**ASSIGNED TASK:**
Repeat every record below exactly, leaving out the pictures.

*** Opening RECORDS SHOWN ***

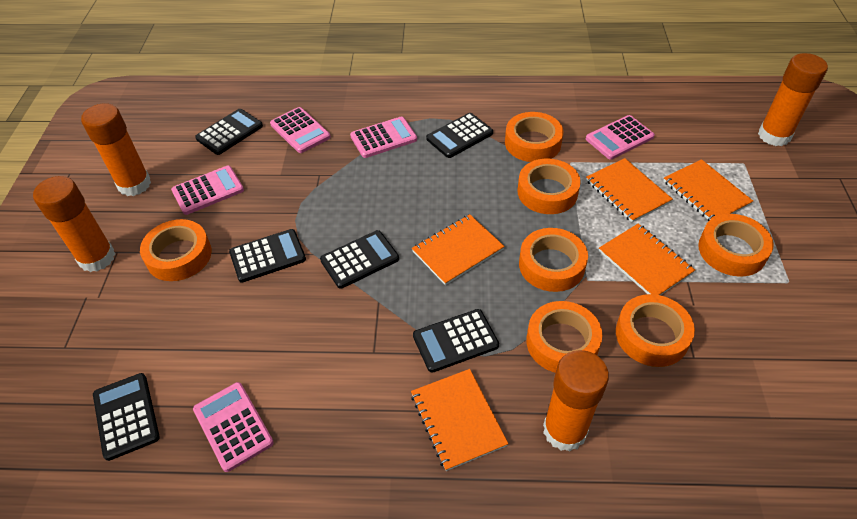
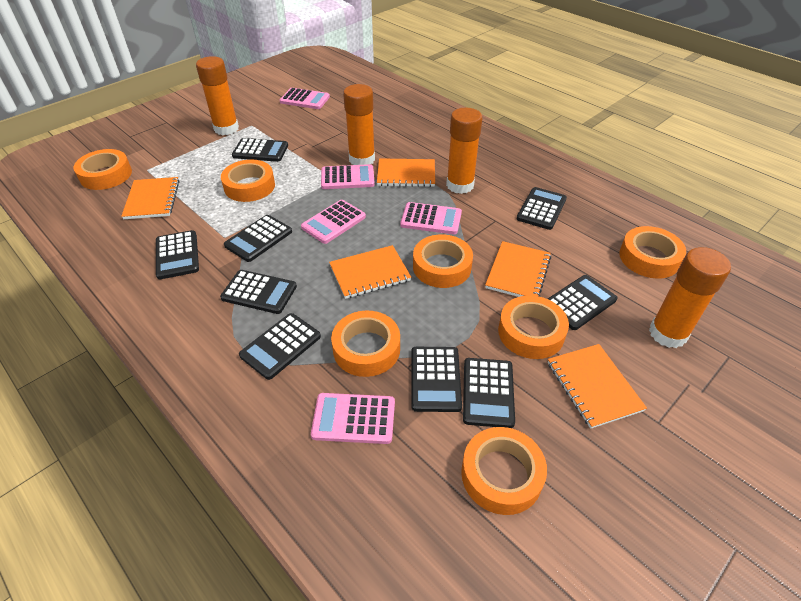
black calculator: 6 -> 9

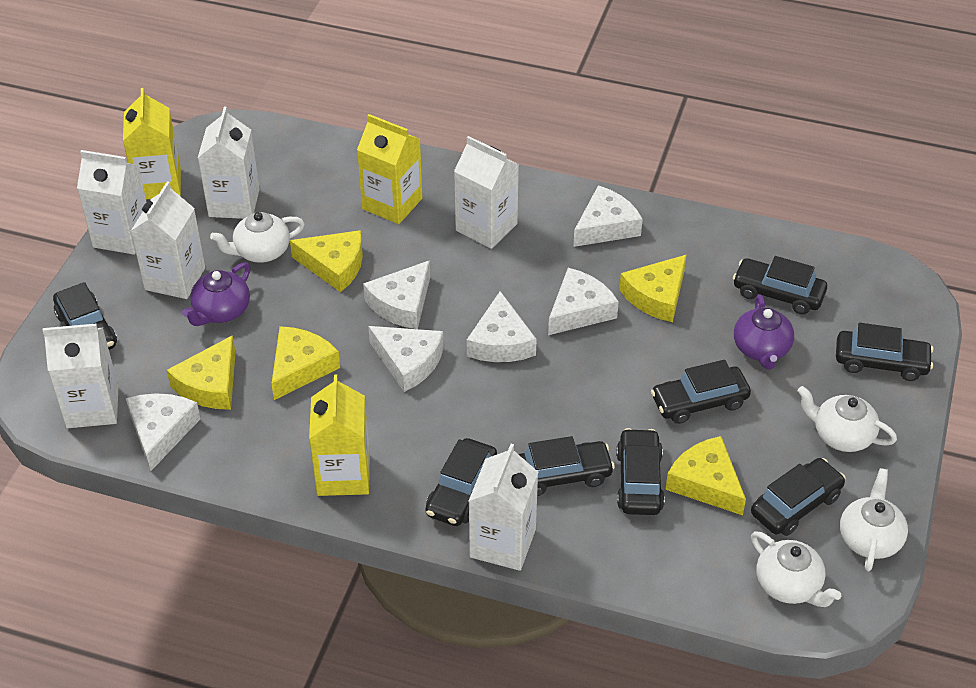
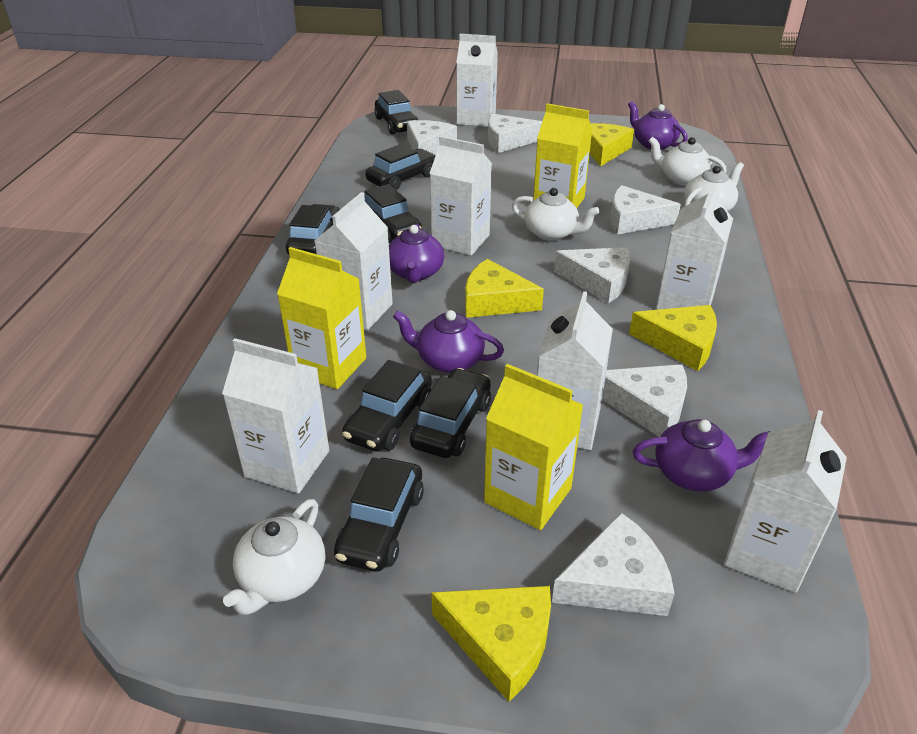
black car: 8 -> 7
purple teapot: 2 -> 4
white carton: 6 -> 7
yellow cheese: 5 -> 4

*** Closing RECORDS SHOWN ***

**RESPONSE:**
black calculator: 6 -> 9

black car: 8 -> 7
purple teapot: 2 -> 4
white carton: 6 -> 7
yellow cheese: 5 -> 4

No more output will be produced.